* TASK STATEMENT *
Restrict the output to the lines below starting at the one that contains "C3: 6.8uF (plus" and ending at the one that contains "C11: none -> 10uF (plus VS, minus MOT)", and restate them word for word, both ends included.

Records excerpted from a collection:
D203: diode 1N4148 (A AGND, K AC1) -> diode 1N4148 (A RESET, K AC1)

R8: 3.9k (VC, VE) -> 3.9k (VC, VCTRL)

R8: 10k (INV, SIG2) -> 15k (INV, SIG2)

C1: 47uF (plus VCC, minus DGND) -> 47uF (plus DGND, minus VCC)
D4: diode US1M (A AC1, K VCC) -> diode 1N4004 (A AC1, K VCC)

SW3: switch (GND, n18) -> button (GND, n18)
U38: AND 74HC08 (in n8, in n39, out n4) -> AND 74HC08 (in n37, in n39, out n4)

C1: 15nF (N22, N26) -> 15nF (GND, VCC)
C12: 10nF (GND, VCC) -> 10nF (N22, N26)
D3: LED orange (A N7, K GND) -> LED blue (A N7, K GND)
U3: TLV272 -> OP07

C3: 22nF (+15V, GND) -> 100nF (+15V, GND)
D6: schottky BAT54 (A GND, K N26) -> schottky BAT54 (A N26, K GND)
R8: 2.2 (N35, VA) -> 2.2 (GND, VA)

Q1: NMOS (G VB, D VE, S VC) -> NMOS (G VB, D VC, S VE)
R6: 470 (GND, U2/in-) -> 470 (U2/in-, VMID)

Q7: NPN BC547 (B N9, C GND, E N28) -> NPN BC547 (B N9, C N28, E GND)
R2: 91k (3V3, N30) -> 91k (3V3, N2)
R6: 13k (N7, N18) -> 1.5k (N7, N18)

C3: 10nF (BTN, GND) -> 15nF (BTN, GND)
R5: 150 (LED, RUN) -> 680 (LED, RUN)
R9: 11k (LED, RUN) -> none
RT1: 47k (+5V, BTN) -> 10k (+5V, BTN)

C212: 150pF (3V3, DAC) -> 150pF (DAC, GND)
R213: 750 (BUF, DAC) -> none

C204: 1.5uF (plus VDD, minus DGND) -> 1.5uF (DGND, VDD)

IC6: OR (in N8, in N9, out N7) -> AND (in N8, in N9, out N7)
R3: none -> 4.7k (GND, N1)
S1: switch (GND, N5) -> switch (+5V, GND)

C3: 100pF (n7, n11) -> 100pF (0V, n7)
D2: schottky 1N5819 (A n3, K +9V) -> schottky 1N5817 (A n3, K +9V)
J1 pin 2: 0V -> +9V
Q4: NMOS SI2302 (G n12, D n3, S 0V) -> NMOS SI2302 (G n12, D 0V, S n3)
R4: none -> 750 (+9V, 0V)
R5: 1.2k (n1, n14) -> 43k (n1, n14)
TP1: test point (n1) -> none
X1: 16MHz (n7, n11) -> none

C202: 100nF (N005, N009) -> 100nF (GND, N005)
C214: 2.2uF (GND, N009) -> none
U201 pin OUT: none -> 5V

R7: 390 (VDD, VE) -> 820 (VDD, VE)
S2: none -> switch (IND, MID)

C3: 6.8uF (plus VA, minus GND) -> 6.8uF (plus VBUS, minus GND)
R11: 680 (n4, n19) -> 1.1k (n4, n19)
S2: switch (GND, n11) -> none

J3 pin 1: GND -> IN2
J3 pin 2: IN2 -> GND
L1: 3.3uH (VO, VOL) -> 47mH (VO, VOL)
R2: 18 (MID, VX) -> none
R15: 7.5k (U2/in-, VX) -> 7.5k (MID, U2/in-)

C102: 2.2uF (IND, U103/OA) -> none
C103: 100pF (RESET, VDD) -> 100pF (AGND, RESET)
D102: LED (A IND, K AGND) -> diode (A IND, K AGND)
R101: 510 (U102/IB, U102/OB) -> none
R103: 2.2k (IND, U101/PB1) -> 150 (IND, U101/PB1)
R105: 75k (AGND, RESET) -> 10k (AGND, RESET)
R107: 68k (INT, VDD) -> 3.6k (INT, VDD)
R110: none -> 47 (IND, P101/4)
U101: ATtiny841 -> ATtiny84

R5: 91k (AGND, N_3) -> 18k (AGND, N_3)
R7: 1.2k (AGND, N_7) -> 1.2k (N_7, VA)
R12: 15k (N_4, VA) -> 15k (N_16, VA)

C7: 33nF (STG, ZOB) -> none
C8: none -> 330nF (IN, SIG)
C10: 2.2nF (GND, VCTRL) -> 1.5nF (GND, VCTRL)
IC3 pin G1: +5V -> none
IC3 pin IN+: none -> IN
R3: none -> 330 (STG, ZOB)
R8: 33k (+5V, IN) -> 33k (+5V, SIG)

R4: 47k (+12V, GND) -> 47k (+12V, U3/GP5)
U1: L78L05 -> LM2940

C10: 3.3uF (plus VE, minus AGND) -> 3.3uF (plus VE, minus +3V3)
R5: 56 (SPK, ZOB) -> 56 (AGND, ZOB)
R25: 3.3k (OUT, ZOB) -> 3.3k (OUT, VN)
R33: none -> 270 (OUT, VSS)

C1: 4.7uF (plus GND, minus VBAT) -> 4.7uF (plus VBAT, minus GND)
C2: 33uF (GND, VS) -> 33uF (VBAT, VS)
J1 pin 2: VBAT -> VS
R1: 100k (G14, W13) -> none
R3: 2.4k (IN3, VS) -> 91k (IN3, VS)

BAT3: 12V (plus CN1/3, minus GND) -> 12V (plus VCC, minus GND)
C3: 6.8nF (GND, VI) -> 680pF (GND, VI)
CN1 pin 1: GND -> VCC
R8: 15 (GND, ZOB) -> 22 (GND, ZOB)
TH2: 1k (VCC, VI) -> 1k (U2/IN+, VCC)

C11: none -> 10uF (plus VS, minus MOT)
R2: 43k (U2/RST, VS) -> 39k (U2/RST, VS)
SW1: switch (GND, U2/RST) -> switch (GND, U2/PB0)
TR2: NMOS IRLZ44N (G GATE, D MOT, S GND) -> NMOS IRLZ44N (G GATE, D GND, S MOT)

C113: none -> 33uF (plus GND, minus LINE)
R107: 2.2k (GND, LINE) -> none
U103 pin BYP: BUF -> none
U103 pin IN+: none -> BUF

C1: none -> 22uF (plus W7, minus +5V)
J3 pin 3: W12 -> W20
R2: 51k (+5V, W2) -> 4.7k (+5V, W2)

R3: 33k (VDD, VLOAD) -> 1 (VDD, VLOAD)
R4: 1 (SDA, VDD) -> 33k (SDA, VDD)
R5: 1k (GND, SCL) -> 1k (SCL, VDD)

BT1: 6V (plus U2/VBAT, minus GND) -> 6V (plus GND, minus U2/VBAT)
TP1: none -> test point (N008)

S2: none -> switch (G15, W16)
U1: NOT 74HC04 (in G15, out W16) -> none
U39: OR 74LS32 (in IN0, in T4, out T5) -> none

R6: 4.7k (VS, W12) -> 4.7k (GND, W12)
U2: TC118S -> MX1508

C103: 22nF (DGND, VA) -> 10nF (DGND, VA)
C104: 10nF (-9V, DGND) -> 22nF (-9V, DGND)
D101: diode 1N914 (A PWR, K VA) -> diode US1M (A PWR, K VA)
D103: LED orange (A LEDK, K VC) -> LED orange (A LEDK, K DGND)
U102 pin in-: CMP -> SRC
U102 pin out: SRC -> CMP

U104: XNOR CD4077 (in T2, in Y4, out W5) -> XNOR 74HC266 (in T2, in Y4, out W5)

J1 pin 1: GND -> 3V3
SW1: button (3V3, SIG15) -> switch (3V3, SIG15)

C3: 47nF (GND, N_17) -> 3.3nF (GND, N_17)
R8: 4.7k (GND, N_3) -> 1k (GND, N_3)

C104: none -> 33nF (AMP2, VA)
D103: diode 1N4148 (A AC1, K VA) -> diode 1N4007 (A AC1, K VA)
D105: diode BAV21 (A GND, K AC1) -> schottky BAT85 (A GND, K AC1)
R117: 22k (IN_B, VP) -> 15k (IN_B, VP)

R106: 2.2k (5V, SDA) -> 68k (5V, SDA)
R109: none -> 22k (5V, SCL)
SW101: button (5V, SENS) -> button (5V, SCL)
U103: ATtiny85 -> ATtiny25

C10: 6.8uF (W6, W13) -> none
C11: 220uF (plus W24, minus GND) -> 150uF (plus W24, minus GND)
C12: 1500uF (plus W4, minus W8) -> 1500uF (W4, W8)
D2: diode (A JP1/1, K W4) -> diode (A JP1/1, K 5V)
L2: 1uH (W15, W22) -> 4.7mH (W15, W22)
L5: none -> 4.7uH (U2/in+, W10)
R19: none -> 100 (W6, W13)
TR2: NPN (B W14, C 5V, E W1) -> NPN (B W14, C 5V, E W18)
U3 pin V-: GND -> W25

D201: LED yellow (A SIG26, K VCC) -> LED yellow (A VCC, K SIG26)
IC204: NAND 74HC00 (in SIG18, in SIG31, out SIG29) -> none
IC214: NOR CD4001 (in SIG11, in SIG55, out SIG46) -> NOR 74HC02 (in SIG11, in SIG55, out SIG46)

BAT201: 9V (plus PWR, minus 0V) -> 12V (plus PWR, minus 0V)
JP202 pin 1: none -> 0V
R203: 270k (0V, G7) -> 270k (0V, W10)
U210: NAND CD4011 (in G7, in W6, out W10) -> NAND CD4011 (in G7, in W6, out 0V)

* EXPECTED ANSWER *
C3: 6.8uF (plus VA, minus GND) -> 6.8uF (plus VBUS, minus GND)
R11: 680 (n4, n19) -> 1.1k (n4, n19)
S2: switch (GND, n11) -> none

J3 pin 1: GND -> IN2
J3 pin 2: IN2 -> GND
L1: 3.3uH (VO, VOL) -> 47mH (VO, VOL)
R2: 18 (MID, VX) -> none
R15: 7.5k (U2/in-, VX) -> 7.5k (MID, U2/in-)

C102: 2.2uF (IND, U103/OA) -> none
C103: 100pF (RESET, VDD) -> 100pF (AGND, RESET)
D102: LED (A IND, K AGND) -> diode (A IND, K AGND)
R101: 510 (U102/IB, U102/OB) -> none
R103: 2.2k (IND, U101/PB1) -> 150 (IND, U101/PB1)
R105: 75k (AGND, RESET) -> 10k (AGND, RESET)
R107: 68k (INT, VDD) -> 3.6k (INT, VDD)
R110: none -> 47 (IND, P101/4)
U101: ATtiny841 -> ATtiny84

R5: 91k (AGND, N_3) -> 18k (AGND, N_3)
R7: 1.2k (AGND, N_7) -> 1.2k (N_7, VA)
R12: 15k (N_4, VA) -> 15k (N_16, VA)

C7: 33nF (STG, ZOB) -> none
C8: none -> 330nF (IN, SIG)
C10: 2.2nF (GND, VCTRL) -> 1.5nF (GND, VCTRL)
IC3 pin G1: +5V -> none
IC3 pin IN+: none -> IN
R3: none -> 330 (STG, ZOB)
R8: 33k (+5V, IN) -> 33k (+5V, SIG)

R4: 47k (+12V, GND) -> 47k (+12V, U3/GP5)
U1: L78L05 -> LM2940

C10: 3.3uF (plus VE, minus AGND) -> 3.3uF (plus VE, minus +3V3)
R5: 56 (SPK, ZOB) -> 56 (AGND, ZOB)
R25: 3.3k (OUT, ZOB) -> 3.3k (OUT, VN)
R33: none -> 270 (OUT, VSS)

C1: 4.7uF (plus GND, minus VBAT) -> 4.7uF (plus VBAT, minus GND)
C2: 33uF (GND, VS) -> 33uF (VBAT, VS)
J1 pin 2: VBAT -> VS
R1: 100k (G14, W13) -> none
R3: 2.4k (IN3, VS) -> 91k (IN3, VS)

BAT3: 12V (plus CN1/3, minus GND) -> 12V (plus VCC, minus GND)
C3: 6.8nF (GND, VI) -> 680pF (GND, VI)
CN1 pin 1: GND -> VCC
R8: 15 (GND, ZOB) -> 22 (GND, ZOB)
TH2: 1k (VCC, VI) -> 1k (U2/IN+, VCC)

C11: none -> 10uF (plus VS, minus MOT)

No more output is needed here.